Among the lines below, a stretch begins at the one with "[119 274 202 379]" and ends at the one with "[40 499 185 562]". Repeat that stretch exactly, ends included.
Top of Supplied material
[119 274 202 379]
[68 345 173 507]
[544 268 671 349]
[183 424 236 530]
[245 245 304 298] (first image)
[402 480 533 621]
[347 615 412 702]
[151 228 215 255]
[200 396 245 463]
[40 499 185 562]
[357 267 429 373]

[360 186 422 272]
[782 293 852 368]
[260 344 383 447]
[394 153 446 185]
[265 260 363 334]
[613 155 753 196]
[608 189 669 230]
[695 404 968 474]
Bottom of Supplied material
Top of Supplied material
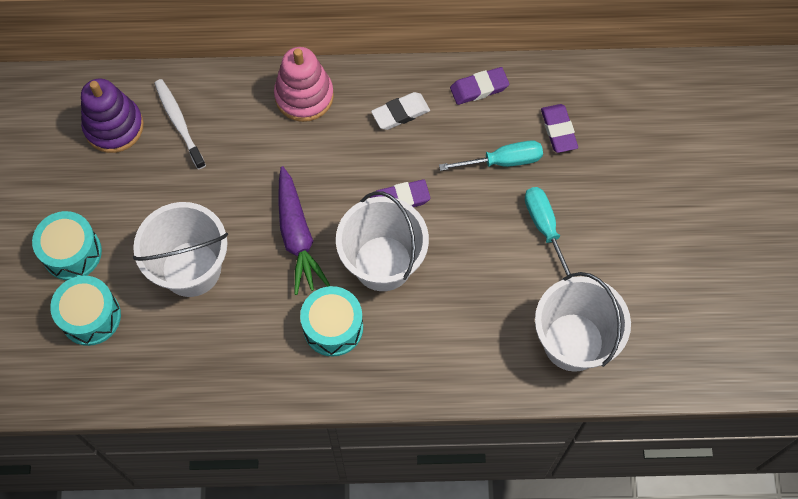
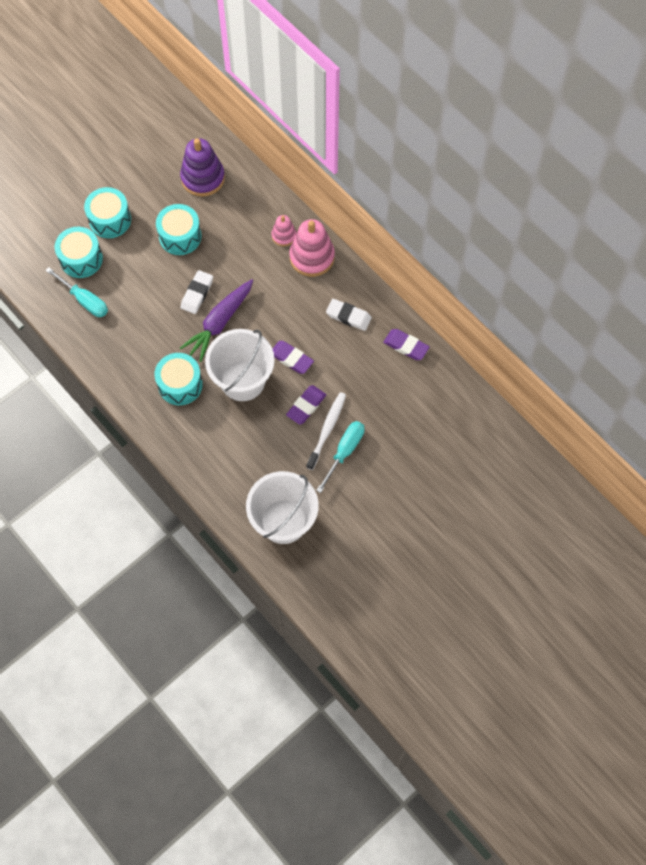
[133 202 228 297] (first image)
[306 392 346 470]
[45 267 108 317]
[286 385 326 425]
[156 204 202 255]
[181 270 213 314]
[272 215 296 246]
Bottom of Supplied material
◆ Result ◆
[119 274 202 379]
[68 345 173 507]
[544 268 671 349]
[183 424 236 530]
[245 245 304 298] (first image)
[402 480 533 621]
[347 615 412 702]
[151 228 215 255]
[200 396 245 463]
[40 499 185 562]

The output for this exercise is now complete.